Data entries

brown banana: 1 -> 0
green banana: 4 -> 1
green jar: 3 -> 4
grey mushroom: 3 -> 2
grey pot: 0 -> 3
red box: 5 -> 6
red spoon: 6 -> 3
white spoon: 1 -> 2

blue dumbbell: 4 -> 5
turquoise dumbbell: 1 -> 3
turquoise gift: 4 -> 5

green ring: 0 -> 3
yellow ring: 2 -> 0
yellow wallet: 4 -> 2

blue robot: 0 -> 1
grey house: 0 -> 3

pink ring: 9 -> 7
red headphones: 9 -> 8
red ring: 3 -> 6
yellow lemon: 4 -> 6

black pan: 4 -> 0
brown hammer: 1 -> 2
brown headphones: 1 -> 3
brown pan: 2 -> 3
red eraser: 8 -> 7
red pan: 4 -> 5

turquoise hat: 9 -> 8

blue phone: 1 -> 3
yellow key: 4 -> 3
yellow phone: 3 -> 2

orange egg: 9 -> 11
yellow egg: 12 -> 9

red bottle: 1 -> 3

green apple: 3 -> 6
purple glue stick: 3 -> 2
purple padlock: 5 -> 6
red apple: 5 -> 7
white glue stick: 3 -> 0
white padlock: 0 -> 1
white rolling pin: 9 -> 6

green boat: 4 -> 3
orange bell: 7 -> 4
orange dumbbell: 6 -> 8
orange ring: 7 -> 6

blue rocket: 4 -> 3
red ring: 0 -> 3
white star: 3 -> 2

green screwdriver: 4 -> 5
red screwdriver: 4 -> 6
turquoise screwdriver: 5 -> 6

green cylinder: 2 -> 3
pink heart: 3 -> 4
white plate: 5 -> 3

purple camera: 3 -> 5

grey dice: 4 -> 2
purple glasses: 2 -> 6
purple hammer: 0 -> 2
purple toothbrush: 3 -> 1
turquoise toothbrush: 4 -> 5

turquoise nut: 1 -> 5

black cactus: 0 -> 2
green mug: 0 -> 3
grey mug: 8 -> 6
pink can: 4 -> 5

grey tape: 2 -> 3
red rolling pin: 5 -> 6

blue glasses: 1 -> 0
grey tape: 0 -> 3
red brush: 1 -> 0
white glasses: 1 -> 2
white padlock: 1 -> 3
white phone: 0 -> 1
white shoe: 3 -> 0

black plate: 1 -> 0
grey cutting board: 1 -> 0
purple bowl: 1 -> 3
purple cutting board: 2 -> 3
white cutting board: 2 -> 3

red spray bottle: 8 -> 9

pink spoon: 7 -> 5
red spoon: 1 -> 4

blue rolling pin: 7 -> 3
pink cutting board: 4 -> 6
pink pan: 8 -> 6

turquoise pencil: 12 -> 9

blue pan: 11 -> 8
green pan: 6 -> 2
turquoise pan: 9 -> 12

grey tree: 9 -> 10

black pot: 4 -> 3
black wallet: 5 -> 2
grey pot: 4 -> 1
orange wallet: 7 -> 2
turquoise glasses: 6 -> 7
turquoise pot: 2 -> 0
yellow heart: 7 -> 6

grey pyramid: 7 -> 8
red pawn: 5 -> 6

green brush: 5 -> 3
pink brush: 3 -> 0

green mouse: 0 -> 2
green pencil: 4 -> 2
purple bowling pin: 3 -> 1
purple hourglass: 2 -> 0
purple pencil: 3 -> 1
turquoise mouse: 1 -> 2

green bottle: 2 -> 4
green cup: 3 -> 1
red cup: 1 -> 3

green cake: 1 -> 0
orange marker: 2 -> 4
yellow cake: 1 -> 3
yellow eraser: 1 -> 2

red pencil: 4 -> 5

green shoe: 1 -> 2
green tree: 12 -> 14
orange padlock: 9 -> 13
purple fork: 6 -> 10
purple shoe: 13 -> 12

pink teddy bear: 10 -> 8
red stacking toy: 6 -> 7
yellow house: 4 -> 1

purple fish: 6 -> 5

_WHAT IS BEING ASKED_. Write the whole of the data out again exactly as it stands.

_OUTPUT OF THE TASK_.
brown banana: 1 -> 0
green banana: 4 -> 1
green jar: 3 -> 4
grey mushroom: 3 -> 2
grey pot: 0 -> 3
red box: 5 -> 6
red spoon: 6 -> 3
white spoon: 1 -> 2

blue dumbbell: 4 -> 5
turquoise dumbbell: 1 -> 3
turquoise gift: 4 -> 5

green ring: 0 -> 3
yellow ring: 2 -> 0
yellow wallet: 4 -> 2

blue robot: 0 -> 1
grey house: 0 -> 3

pink ring: 9 -> 7
red headphones: 9 -> 8
red ring: 3 -> 6
yellow lemon: 4 -> 6

black pan: 4 -> 0
brown hammer: 1 -> 2
brown headphones: 1 -> 3
brown pan: 2 -> 3
red eraser: 8 -> 7
red pan: 4 -> 5

turquoise hat: 9 -> 8

blue phone: 1 -> 3
yellow key: 4 -> 3
yellow phone: 3 -> 2

orange egg: 9 -> 11
yellow egg: 12 -> 9

red bottle: 1 -> 3

green apple: 3 -> 6
purple glue stick: 3 -> 2
purple padlock: 5 -> 6
red apple: 5 -> 7
white glue stick: 3 -> 0
white padlock: 0 -> 1
white rolling pin: 9 -> 6

green boat: 4 -> 3
orange bell: 7 -> 4
orange dumbbell: 6 -> 8
orange ring: 7 -> 6

blue rocket: 4 -> 3
red ring: 0 -> 3
white star: 3 -> 2

green screwdriver: 4 -> 5
red screwdriver: 4 -> 6
turquoise screwdriver: 5 -> 6

green cylinder: 2 -> 3
pink heart: 3 -> 4
white plate: 5 -> 3

purple camera: 3 -> 5

grey dice: 4 -> 2
purple glasses: 2 -> 6
purple hammer: 0 -> 2
purple toothbrush: 3 -> 1
turquoise toothbrush: 4 -> 5

turquoise nut: 1 -> 5

black cactus: 0 -> 2
green mug: 0 -> 3
grey mug: 8 -> 6
pink can: 4 -> 5

grey tape: 2 -> 3
red rolling pin: 5 -> 6

blue glasses: 1 -> 0
grey tape: 0 -> 3
red brush: 1 -> 0
white glasses: 1 -> 2
white padlock: 1 -> 3
white phone: 0 -> 1
white shoe: 3 -> 0

black plate: 1 -> 0
grey cutting board: 1 -> 0
purple bowl: 1 -> 3
purple cutting board: 2 -> 3
white cutting board: 2 -> 3

red spray bottle: 8 -> 9

pink spoon: 7 -> 5
red spoon: 1 -> 4

blue rolling pin: 7 -> 3
pink cutting board: 4 -> 6
pink pan: 8 -> 6

turquoise pencil: 12 -> 9

blue pan: 11 -> 8
green pan: 6 -> 2
turquoise pan: 9 -> 12

grey tree: 9 -> 10

black pot: 4 -> 3
black wallet: 5 -> 2
grey pot: 4 -> 1
orange wallet: 7 -> 2
turquoise glasses: 6 -> 7
turquoise pot: 2 -> 0
yellow heart: 7 -> 6

grey pyramid: 7 -> 8
red pawn: 5 -> 6

green brush: 5 -> 3
pink brush: 3 -> 0

green mouse: 0 -> 2
green pencil: 4 -> 2
purple bowling pin: 3 -> 1
purple hourglass: 2 -> 0
purple pencil: 3 -> 1
turquoise mouse: 1 -> 2

green bottle: 2 -> 4
green cup: 3 -> 1
red cup: 1 -> 3

green cake: 1 -> 0
orange marker: 2 -> 4
yellow cake: 1 -> 3
yellow eraser: 1 -> 2

red pencil: 4 -> 5

green shoe: 1 -> 2
green tree: 12 -> 14
orange padlock: 9 -> 13
purple fork: 6 -> 10
purple shoe: 13 -> 12

pink teddy bear: 10 -> 8
red stacking toy: 6 -> 7
yellow house: 4 -> 1

purple fish: 6 -> 5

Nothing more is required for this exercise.